▶ [What this task involves]: Return the records below in full. Keep every word exact and skip the images.

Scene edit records
---------------

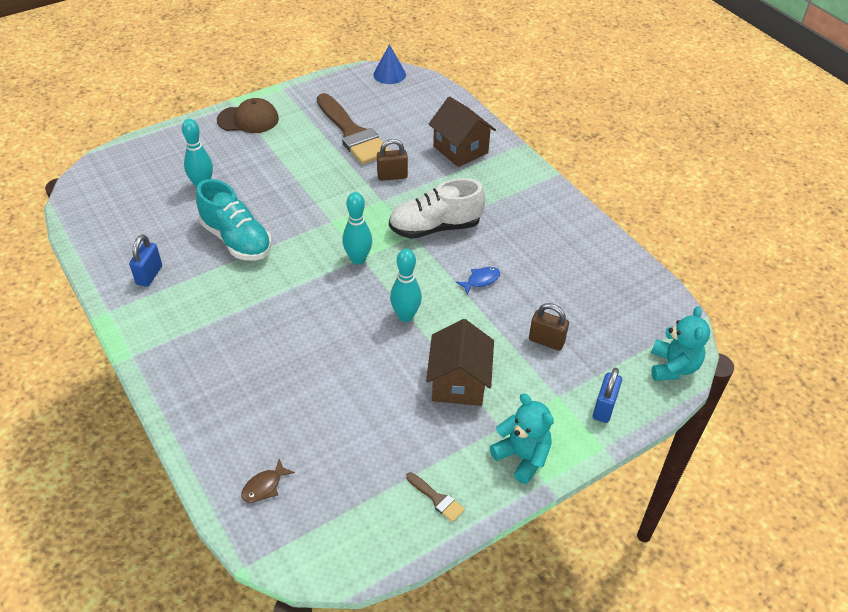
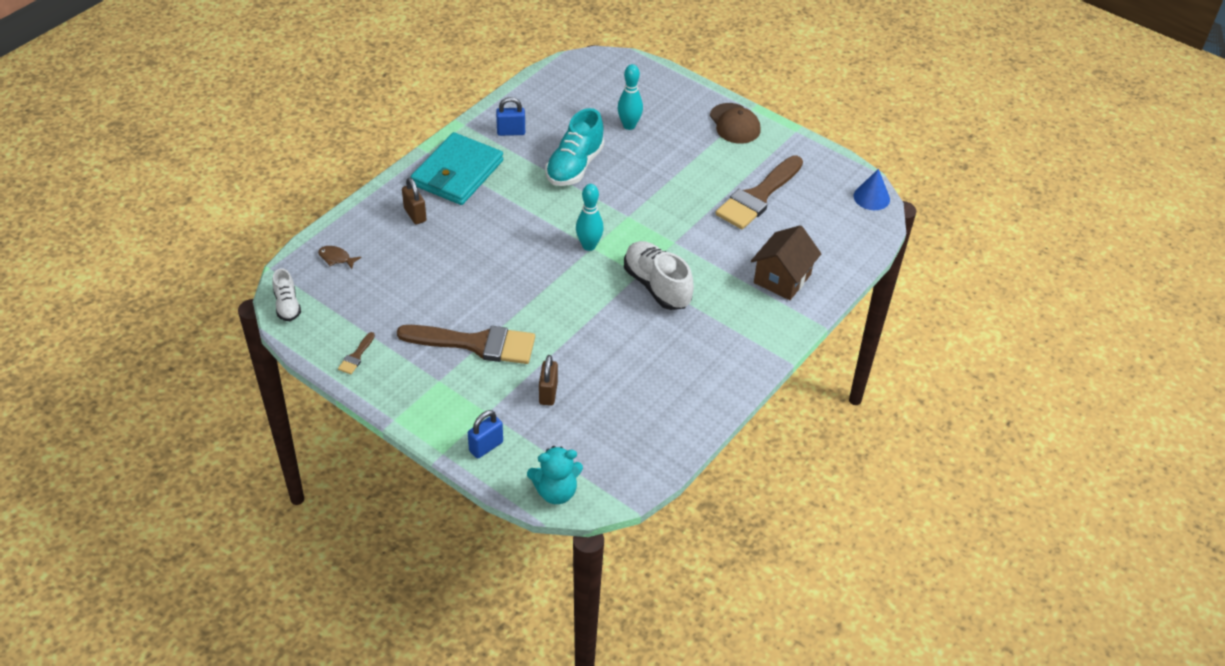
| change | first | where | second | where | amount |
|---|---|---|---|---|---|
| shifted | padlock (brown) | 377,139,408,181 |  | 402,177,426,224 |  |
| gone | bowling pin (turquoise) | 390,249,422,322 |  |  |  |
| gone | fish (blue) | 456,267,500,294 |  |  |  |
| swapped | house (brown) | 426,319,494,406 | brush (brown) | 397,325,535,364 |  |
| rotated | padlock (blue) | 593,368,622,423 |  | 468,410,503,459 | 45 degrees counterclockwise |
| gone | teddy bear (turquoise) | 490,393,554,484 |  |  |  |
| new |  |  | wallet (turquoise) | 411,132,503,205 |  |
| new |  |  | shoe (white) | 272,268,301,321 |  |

---------------

▶ [Response to the exercise]:
| change | first | where | second | where | amount |
|---|---|---|---|---|---|
| shifted | padlock (brown) | 377,139,408,181 |  | 402,177,426,224 |  |
| gone | bowling pin (turquoise) | 390,249,422,322 |  |  |  |
| gone | fish (blue) | 456,267,500,294 |  |  |  |
| swapped | house (brown) | 426,319,494,406 | brush (brown) | 397,325,535,364 |  |
| rotated | padlock (blue) | 593,368,622,423 |  | 468,410,503,459 | 45 degrees counterclockwise |
| gone | teddy bear (turquoise) | 490,393,554,484 |  |  |  |
| new |  |  | wallet (turquoise) | 411,132,503,205 |  |
| new |  |  | shoe (white) | 272,268,301,321 |  |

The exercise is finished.